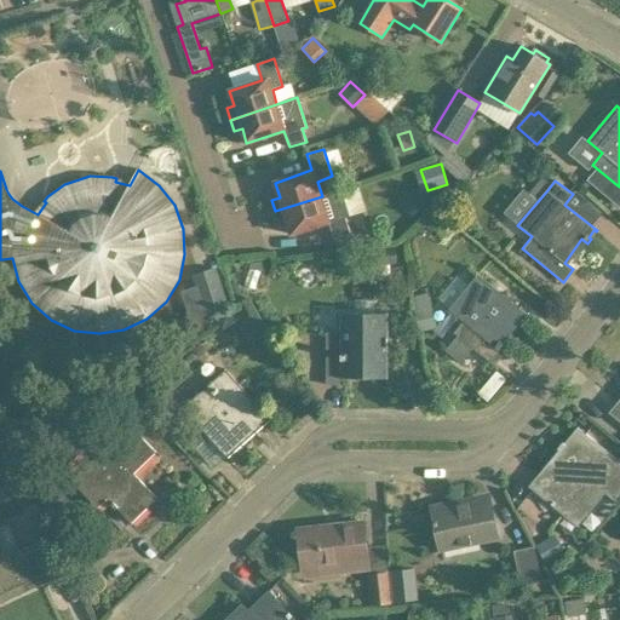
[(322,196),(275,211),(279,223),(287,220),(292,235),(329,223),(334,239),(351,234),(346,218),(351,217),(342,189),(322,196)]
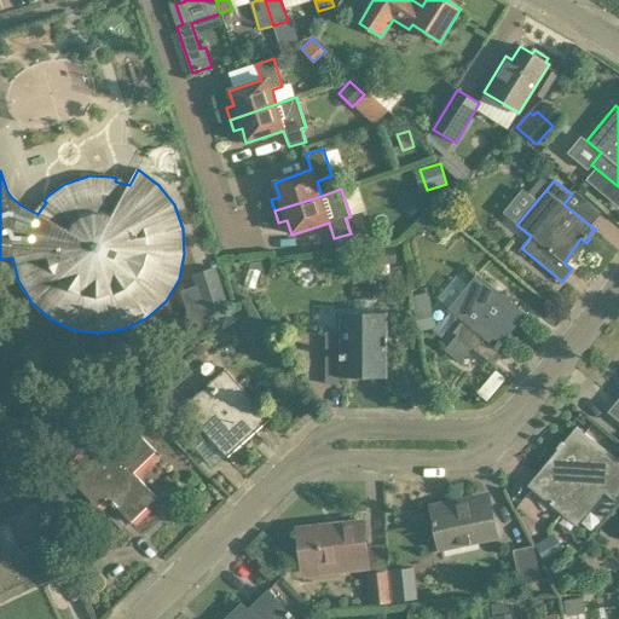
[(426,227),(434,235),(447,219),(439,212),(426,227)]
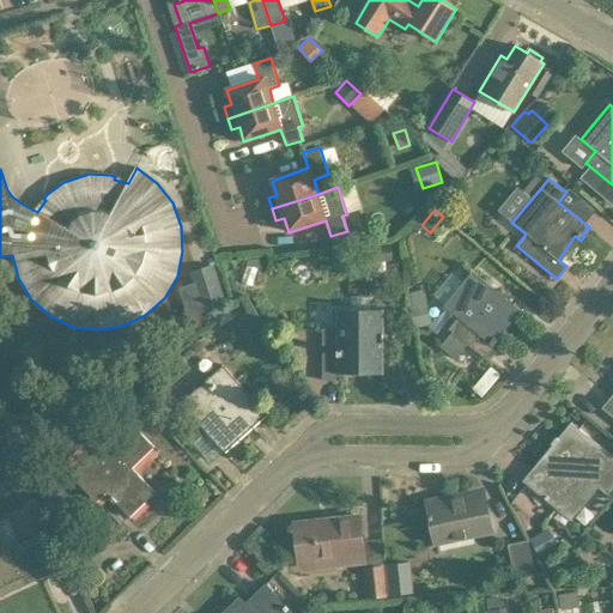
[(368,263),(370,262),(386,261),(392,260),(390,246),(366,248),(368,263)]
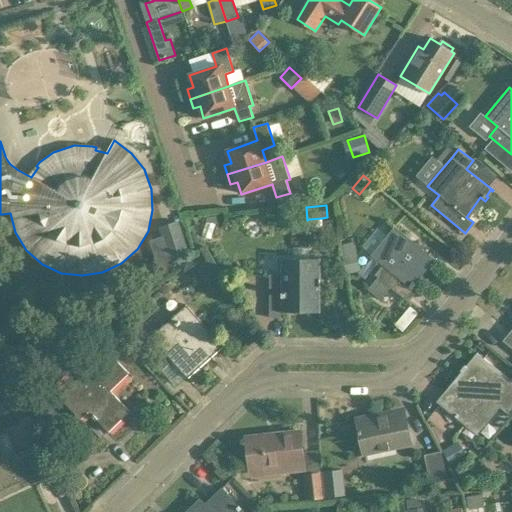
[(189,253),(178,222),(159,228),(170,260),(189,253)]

---

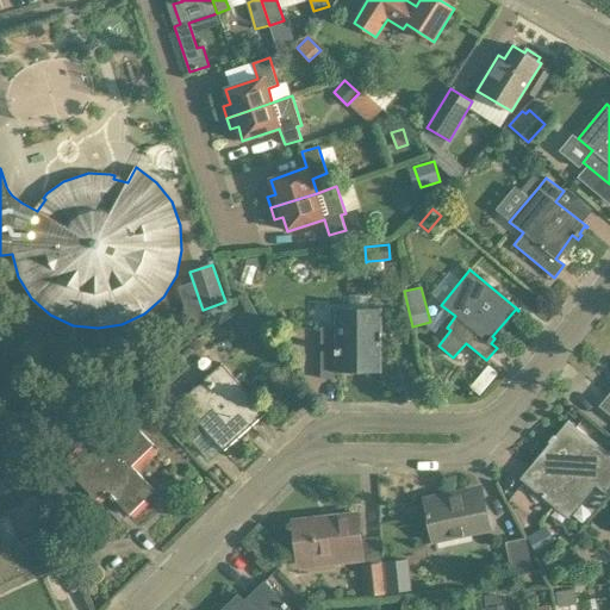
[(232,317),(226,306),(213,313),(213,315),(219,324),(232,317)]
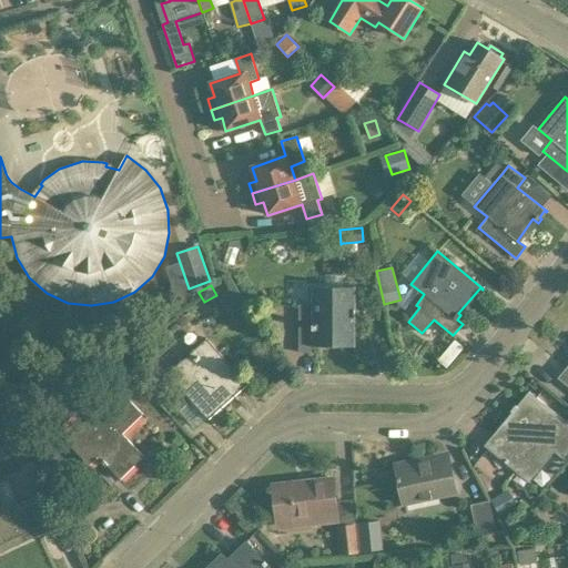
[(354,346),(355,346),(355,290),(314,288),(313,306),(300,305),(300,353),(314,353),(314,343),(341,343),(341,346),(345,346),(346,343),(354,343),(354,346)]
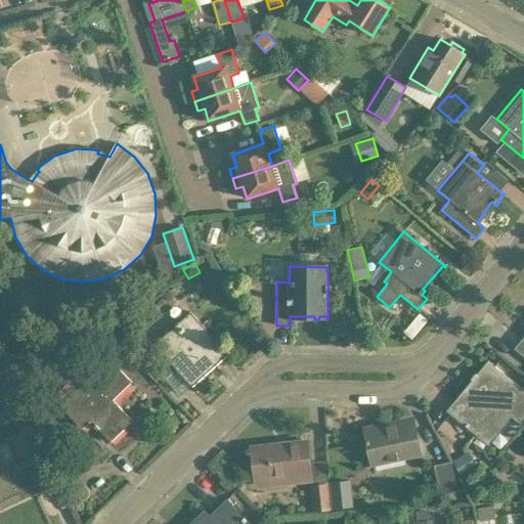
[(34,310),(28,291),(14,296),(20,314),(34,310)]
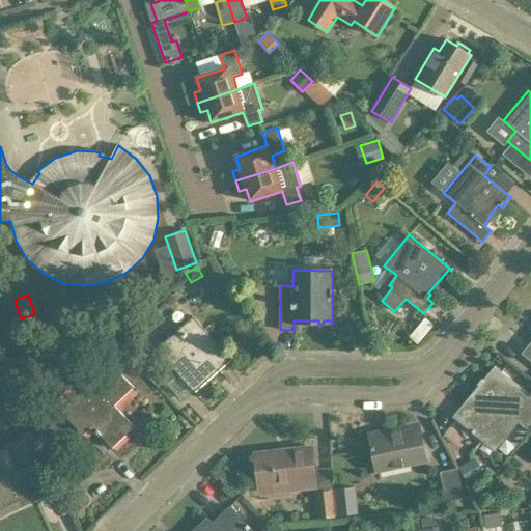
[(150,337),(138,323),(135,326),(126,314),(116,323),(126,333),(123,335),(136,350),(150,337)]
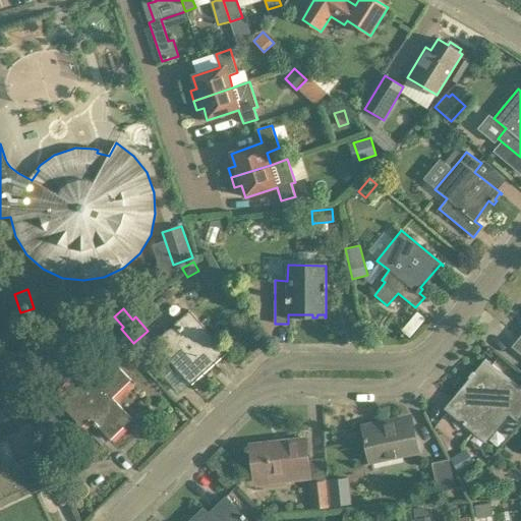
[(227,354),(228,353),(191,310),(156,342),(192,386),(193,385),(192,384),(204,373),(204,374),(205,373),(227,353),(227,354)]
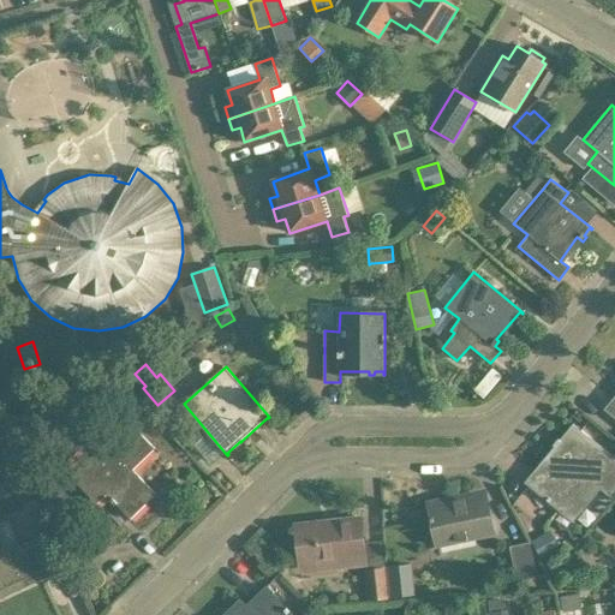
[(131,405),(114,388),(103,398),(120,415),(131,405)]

== What is required ==
Only the lines above from the one containing "[(34,310),(28,291),(14,296),(20,314),(34,310)]" through the one containing "[(131,405),(114,388),(103,398),(120,415),(131,405)]" should be returned, verbatim and inclusive, with pictures excluded.

== Written solution ==
[(34,310),(28,291),(14,296),(20,314),(34,310)]
[(150,337),(138,323),(135,326),(126,314),(116,323),(126,333),(123,335),(136,350),(150,337)]
[(227,354),(228,353),(191,310),(156,342),(192,386),(193,385),(192,384),(204,373),(204,374),(205,373),(227,353),(227,354)]
[(131,405),(114,388),(103,398),(120,415),(131,405)]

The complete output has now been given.